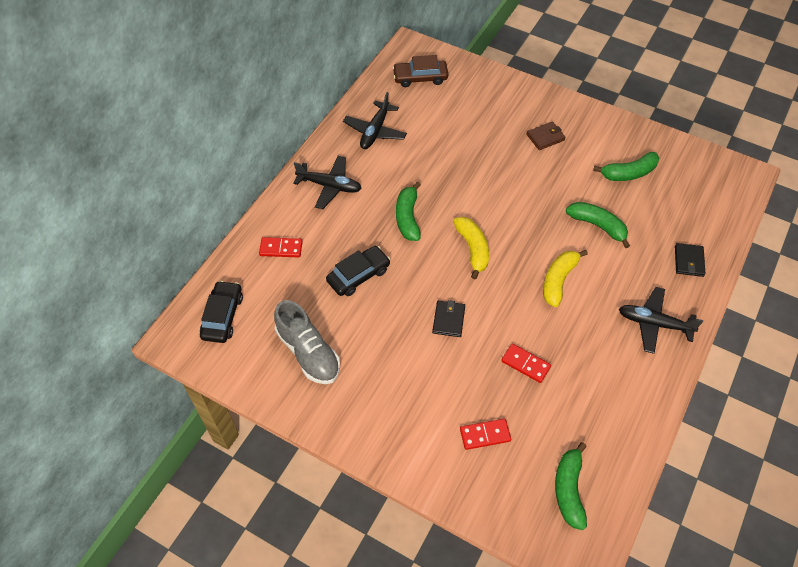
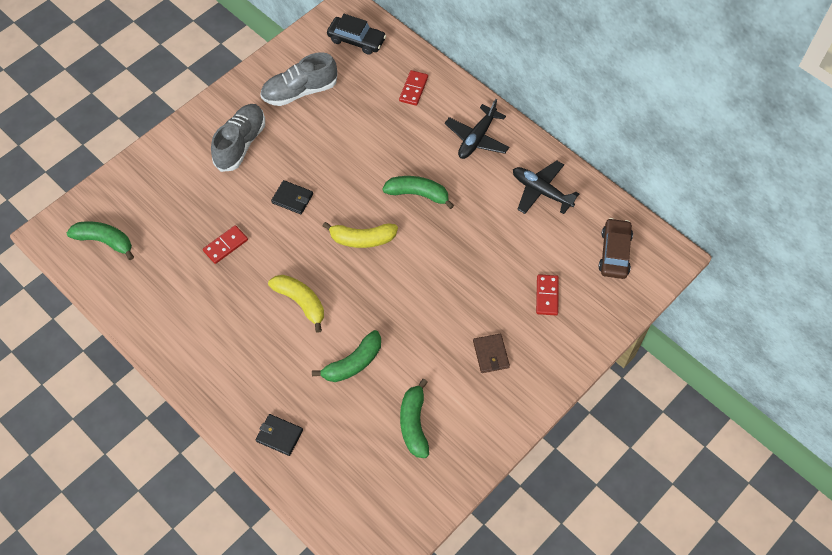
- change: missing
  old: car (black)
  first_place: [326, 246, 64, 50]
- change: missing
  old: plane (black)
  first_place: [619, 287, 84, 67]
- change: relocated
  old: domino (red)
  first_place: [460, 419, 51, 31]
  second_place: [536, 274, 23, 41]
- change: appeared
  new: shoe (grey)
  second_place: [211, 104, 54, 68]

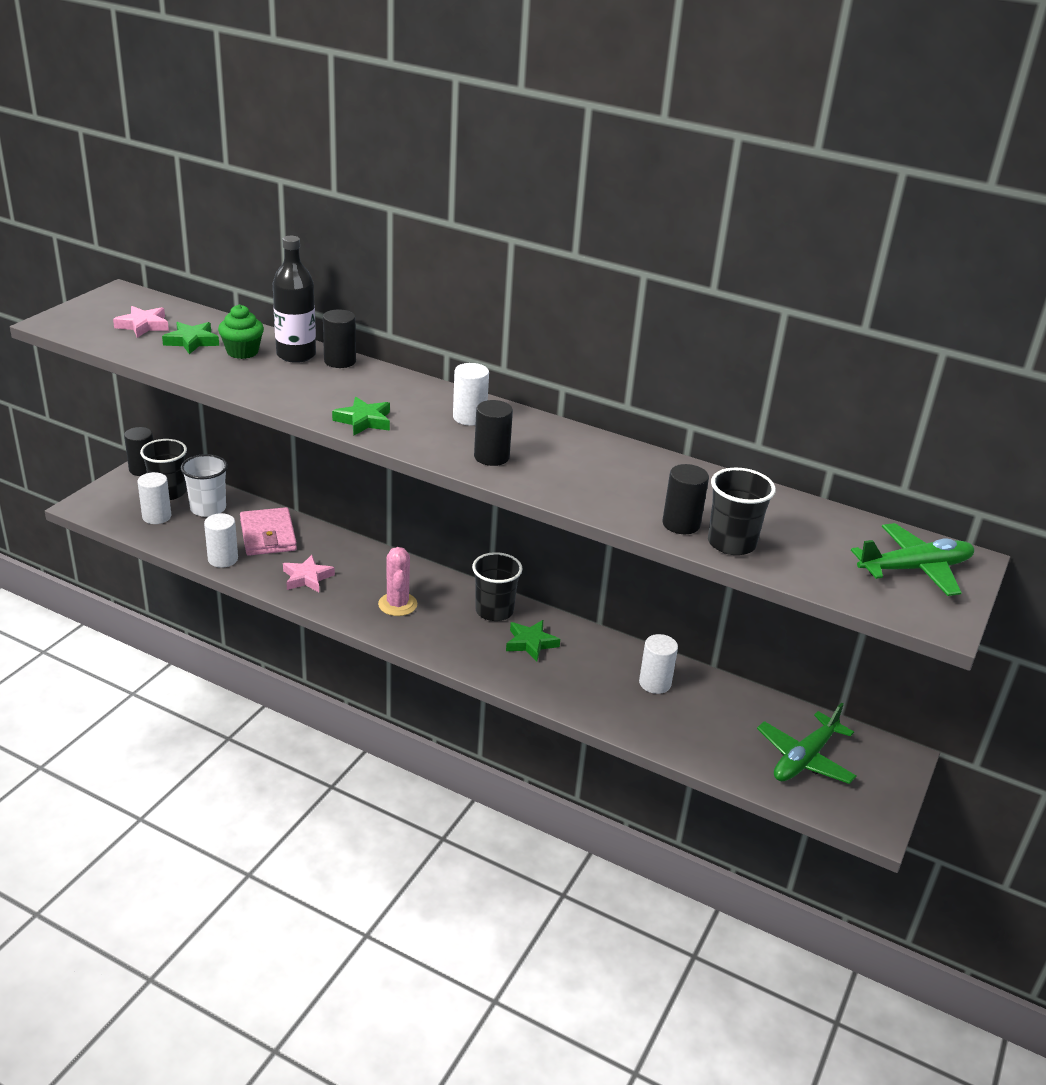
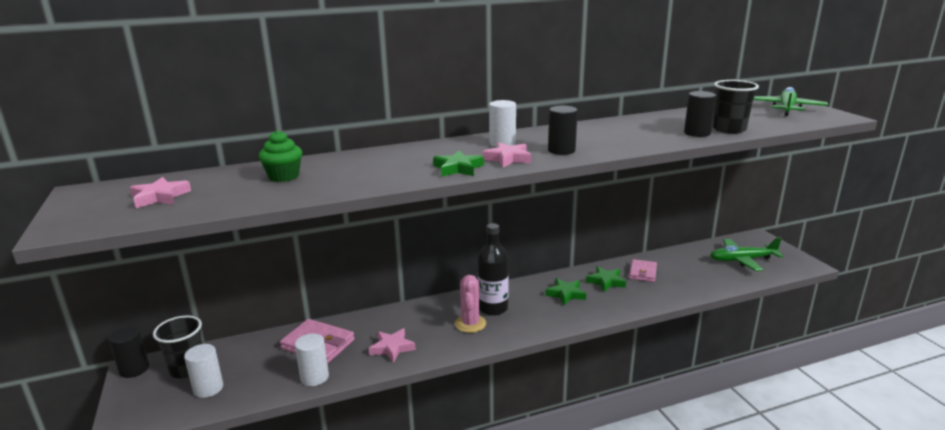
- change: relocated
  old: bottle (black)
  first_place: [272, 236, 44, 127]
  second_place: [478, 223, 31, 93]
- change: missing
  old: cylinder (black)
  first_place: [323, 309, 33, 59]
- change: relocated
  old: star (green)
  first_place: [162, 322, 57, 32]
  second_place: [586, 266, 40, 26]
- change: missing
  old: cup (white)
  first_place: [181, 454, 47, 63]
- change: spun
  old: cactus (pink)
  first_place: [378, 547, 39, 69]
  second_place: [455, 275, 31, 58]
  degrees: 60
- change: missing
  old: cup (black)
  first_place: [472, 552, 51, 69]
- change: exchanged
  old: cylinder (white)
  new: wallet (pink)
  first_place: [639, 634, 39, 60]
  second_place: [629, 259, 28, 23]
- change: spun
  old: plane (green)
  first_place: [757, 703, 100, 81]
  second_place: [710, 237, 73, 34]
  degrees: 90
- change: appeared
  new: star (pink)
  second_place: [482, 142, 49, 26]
● ● ●
Please set down each entry word for word, without its images.

■ TASK SOLUTION ■
- change: missing
  old: car (black)
  first_place: [326, 246, 64, 50]
- change: missing
  old: plane (black)
  first_place: [619, 287, 84, 67]
- change: relocated
  old: domino (red)
  first_place: [460, 419, 51, 31]
  second_place: [536, 274, 23, 41]
- change: appeared
  new: shoe (grey)
  second_place: [211, 104, 54, 68]

- change: relocated
  old: bottle (black)
  first_place: [272, 236, 44, 127]
  second_place: [478, 223, 31, 93]
- change: missing
  old: cylinder (black)
  first_place: [323, 309, 33, 59]
- change: relocated
  old: star (green)
  first_place: [162, 322, 57, 32]
  second_place: [586, 266, 40, 26]
- change: missing
  old: cup (white)
  first_place: [181, 454, 47, 63]
- change: spun
  old: cactus (pink)
  first_place: [378, 547, 39, 69]
  second_place: [455, 275, 31, 58]
  degrees: 60
- change: missing
  old: cup (black)
  first_place: [472, 552, 51, 69]
- change: exchanged
  old: cylinder (white)
  new: wallet (pink)
  first_place: [639, 634, 39, 60]
  second_place: [629, 259, 28, 23]
- change: spun
  old: plane (green)
  first_place: [757, 703, 100, 81]
  second_place: [710, 237, 73, 34]
  degrees: 90
- change: appeared
  new: star (pink)
  second_place: [482, 142, 49, 26]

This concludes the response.